ENTRIES SHOWN
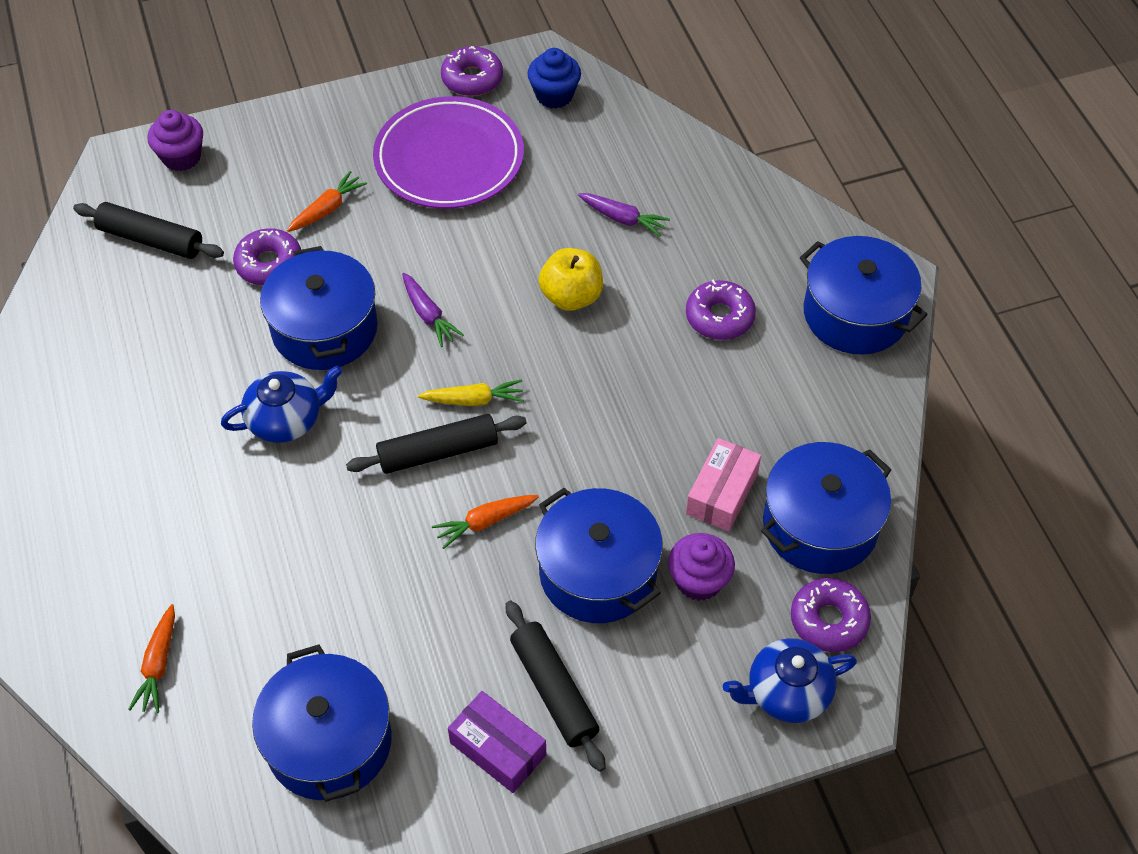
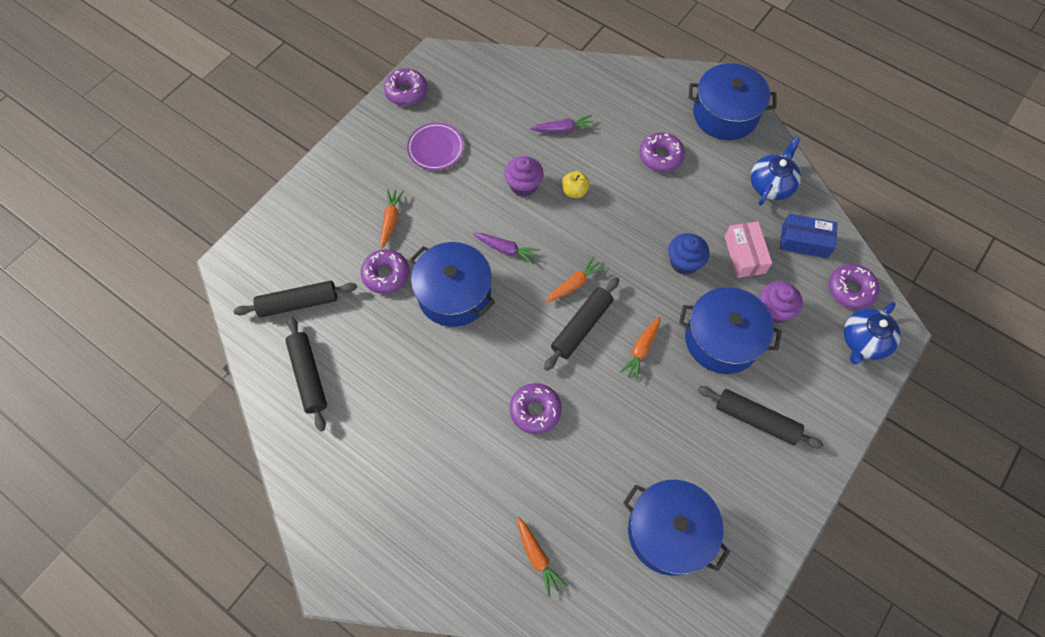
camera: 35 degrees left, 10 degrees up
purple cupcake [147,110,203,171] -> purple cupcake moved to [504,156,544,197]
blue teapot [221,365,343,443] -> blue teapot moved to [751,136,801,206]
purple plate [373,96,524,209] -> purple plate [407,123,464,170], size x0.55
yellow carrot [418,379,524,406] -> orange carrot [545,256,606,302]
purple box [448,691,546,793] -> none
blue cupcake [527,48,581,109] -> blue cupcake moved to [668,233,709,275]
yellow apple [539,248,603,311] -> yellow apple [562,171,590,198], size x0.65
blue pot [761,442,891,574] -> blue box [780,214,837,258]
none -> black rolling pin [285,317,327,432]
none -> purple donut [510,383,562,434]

...

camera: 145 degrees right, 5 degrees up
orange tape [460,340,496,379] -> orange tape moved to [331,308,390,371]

WORK REQUIRED
An exact copy of the lines above, from the one containing "yellow apple [539,248,603,311]" down to the one containing "none -> purple donut [510,383,562,434]" and including both, is the whole answer; retype it and nothing else.

WRITTEN REPLY
yellow apple [539,248,603,311] -> yellow apple [562,171,590,198], size x0.65
blue pot [761,442,891,574] -> blue box [780,214,837,258]
none -> black rolling pin [285,317,327,432]
none -> purple donut [510,383,562,434]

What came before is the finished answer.